## SOURCE DATA

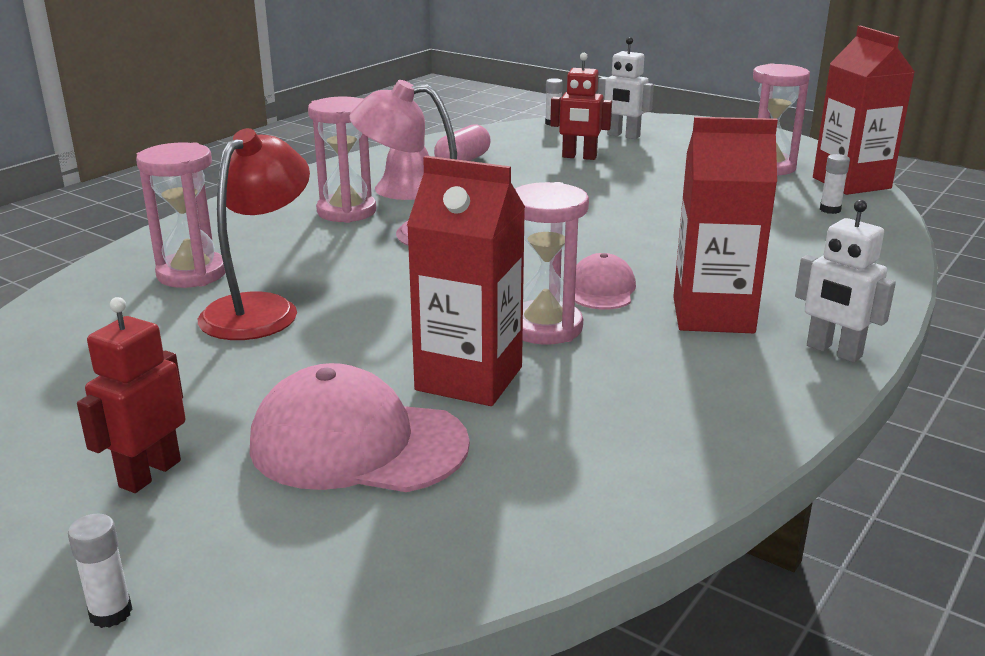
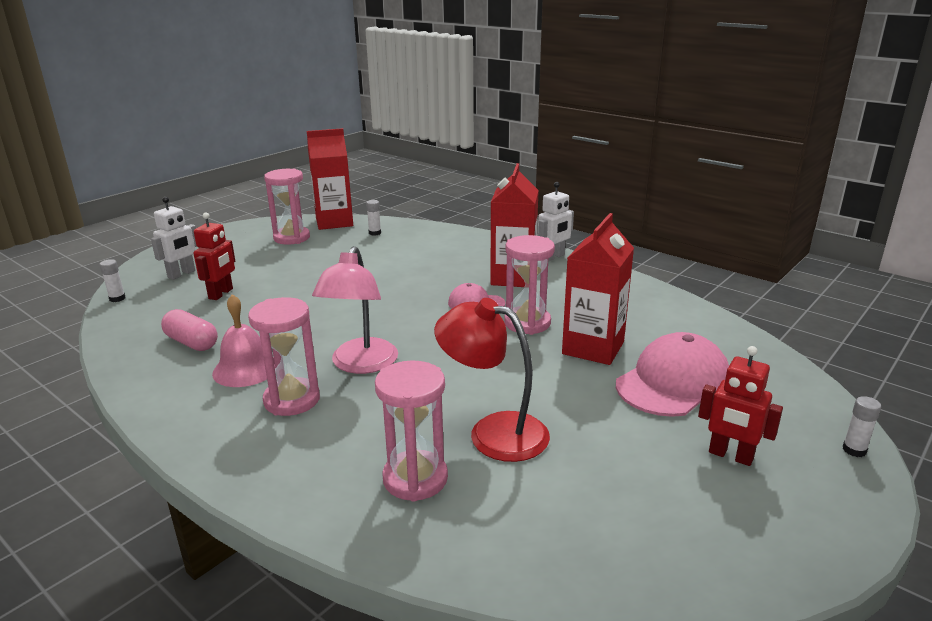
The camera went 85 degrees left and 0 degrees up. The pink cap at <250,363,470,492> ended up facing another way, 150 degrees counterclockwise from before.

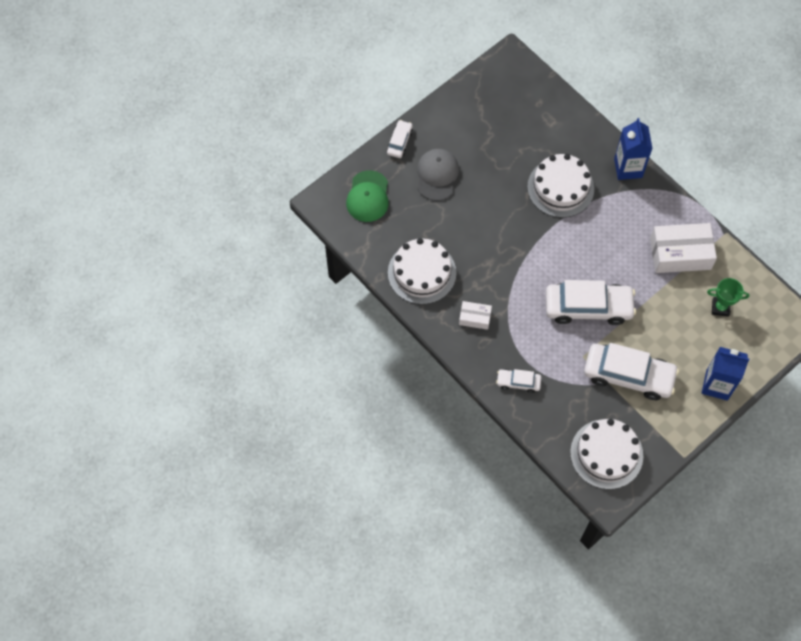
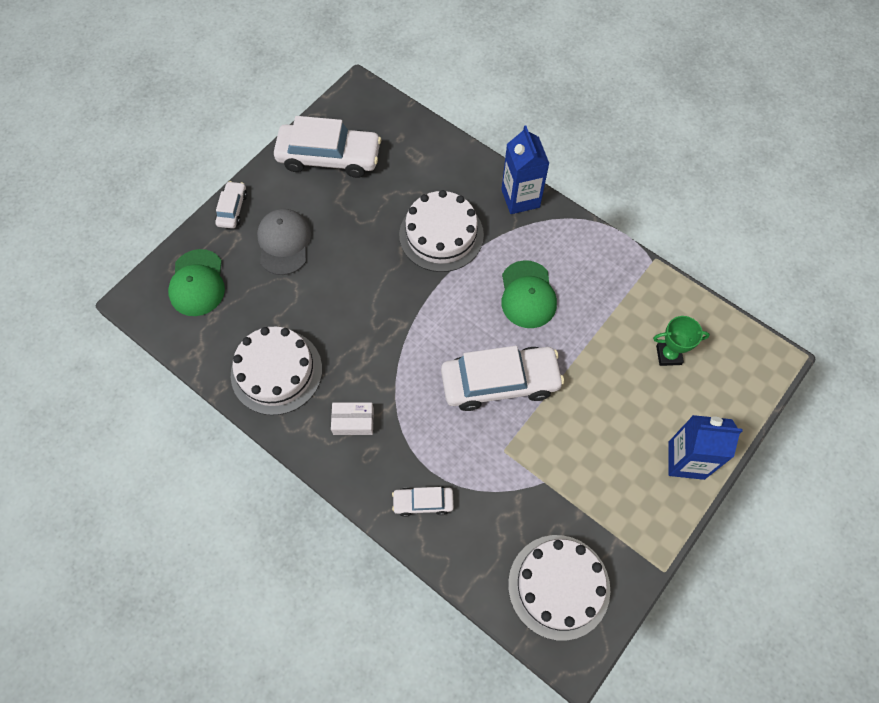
The camera went 10 degrees left and 0 degrees up. The second view lost the white box at <650,223,717,273>. The second view gained the green cap at <501,260,557,328>. The white car ended up elsewhere, having gone from <584,343,679,400> to <274,116,381,178>.

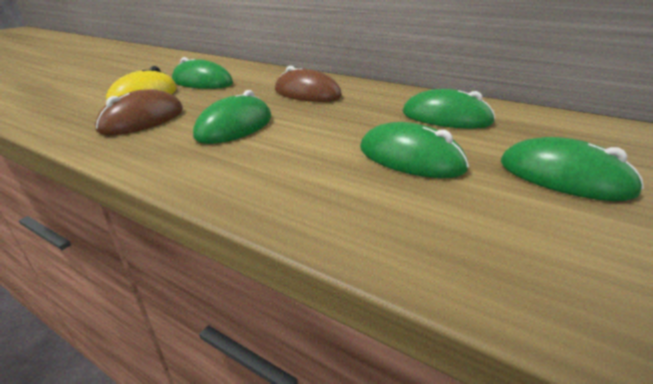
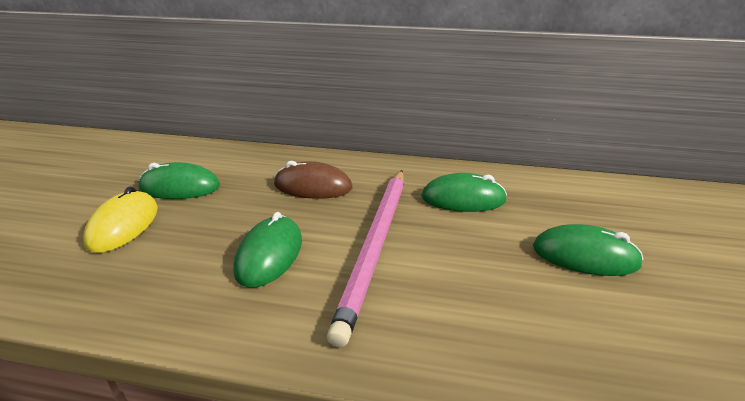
The camera went 20 degrees left and 0 degrees up. The second view lost the brown mouse at <95,89,183,135>. The second view lost the green mouse at <360,122,469,178>. The second view gained the pink pencil at <327,170,404,347>.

## REQUIRED WORK
Apart from the pictures, every line of the data above should be given again exactly.

## TASK SOLUTION
The camera went 85 degrees left and 0 degrees up. The pink cap at <250,363,470,492> ended up facing another way, 150 degrees counterclockwise from before.

The camera went 10 degrees left and 0 degrees up. The second view lost the white box at <650,223,717,273>. The second view gained the green cap at <501,260,557,328>. The white car ended up elsewhere, having gone from <584,343,679,400> to <274,116,381,178>.

The camera went 20 degrees left and 0 degrees up. The second view lost the brown mouse at <95,89,183,135>. The second view lost the green mouse at <360,122,469,178>. The second view gained the pink pencil at <327,170,404,347>.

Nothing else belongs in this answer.